[Geometric shape edit sequences]
· · · · ·

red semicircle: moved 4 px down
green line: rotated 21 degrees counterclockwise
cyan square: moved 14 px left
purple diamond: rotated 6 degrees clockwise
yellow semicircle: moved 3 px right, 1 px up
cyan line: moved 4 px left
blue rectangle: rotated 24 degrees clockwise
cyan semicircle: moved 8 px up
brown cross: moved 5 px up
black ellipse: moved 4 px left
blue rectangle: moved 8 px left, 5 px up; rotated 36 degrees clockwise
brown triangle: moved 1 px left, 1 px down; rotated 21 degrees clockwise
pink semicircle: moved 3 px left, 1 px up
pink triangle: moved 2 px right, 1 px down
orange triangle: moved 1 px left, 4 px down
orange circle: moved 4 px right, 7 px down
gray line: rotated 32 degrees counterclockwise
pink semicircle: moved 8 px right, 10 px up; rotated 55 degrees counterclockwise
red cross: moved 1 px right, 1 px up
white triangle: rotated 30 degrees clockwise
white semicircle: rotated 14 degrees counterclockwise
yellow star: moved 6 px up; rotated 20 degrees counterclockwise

· · · · ·

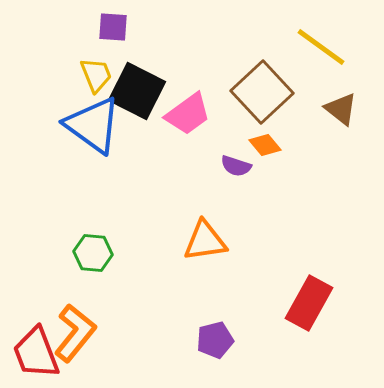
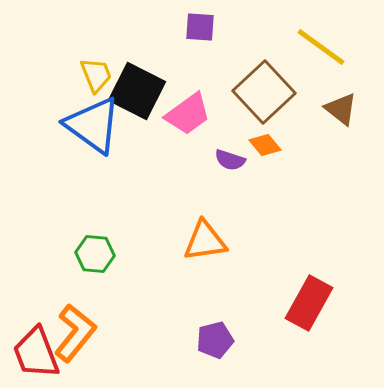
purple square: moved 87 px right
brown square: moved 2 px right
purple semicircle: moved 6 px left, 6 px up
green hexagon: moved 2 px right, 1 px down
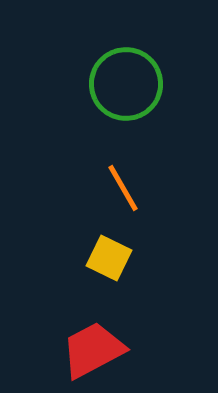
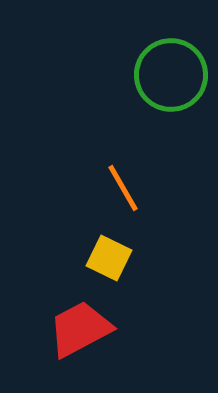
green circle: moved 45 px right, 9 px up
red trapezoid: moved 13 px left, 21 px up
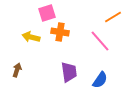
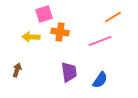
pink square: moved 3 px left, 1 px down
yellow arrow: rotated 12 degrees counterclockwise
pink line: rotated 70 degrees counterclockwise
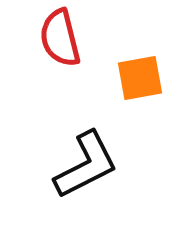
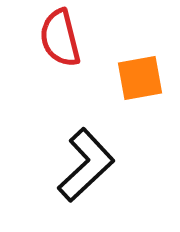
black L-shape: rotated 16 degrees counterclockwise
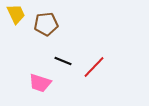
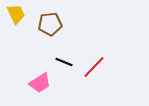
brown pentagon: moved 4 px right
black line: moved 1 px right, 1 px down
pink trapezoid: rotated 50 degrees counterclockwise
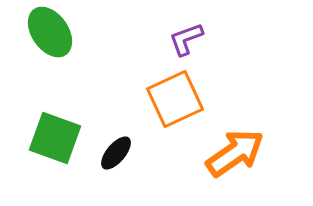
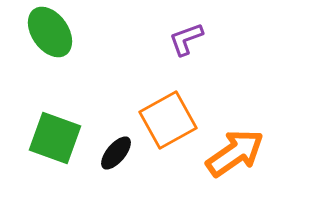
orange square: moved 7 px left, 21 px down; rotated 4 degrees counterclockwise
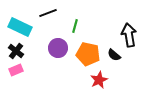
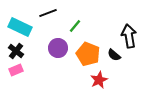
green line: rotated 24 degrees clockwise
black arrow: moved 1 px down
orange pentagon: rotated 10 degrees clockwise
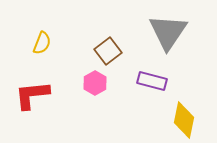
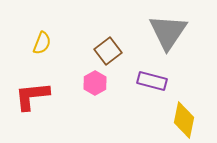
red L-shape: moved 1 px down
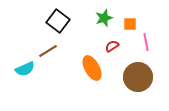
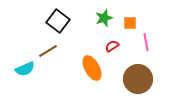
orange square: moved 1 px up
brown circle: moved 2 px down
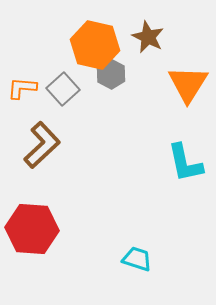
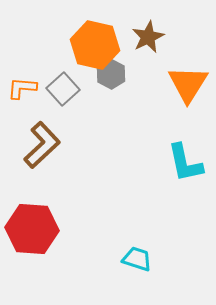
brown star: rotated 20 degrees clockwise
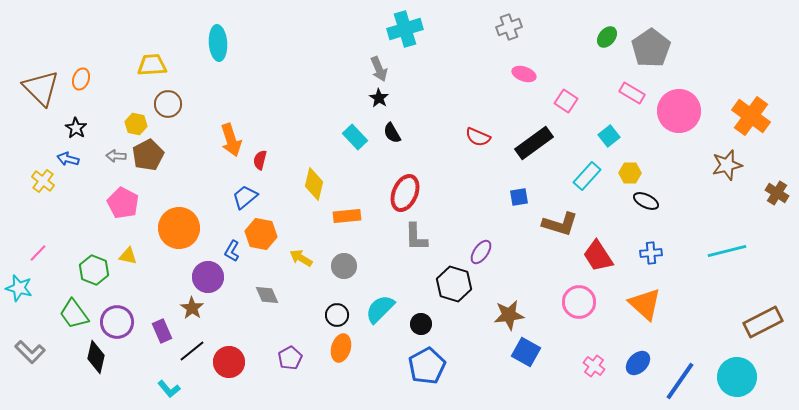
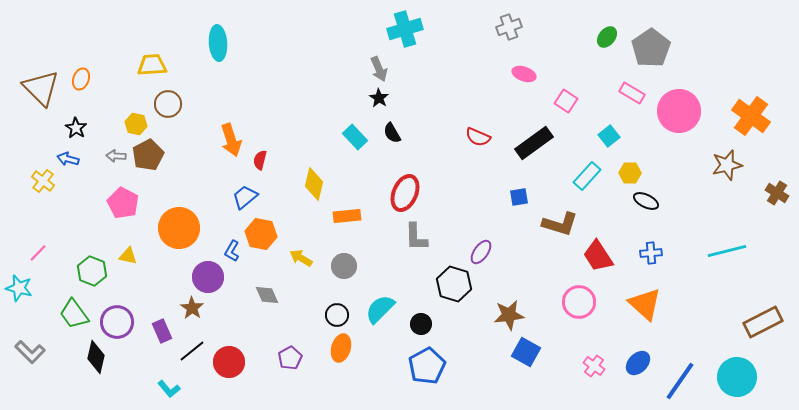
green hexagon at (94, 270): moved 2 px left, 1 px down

· · · · ·

> _What the task asks_: In the entries above, find the line with "white semicircle: rotated" and the line with "yellow star: moved", then set down exactly those two and every line between them, nothing else.

> _Answer space_:
white semicircle: rotated 14 degrees counterclockwise
yellow star: moved 6 px up; rotated 20 degrees counterclockwise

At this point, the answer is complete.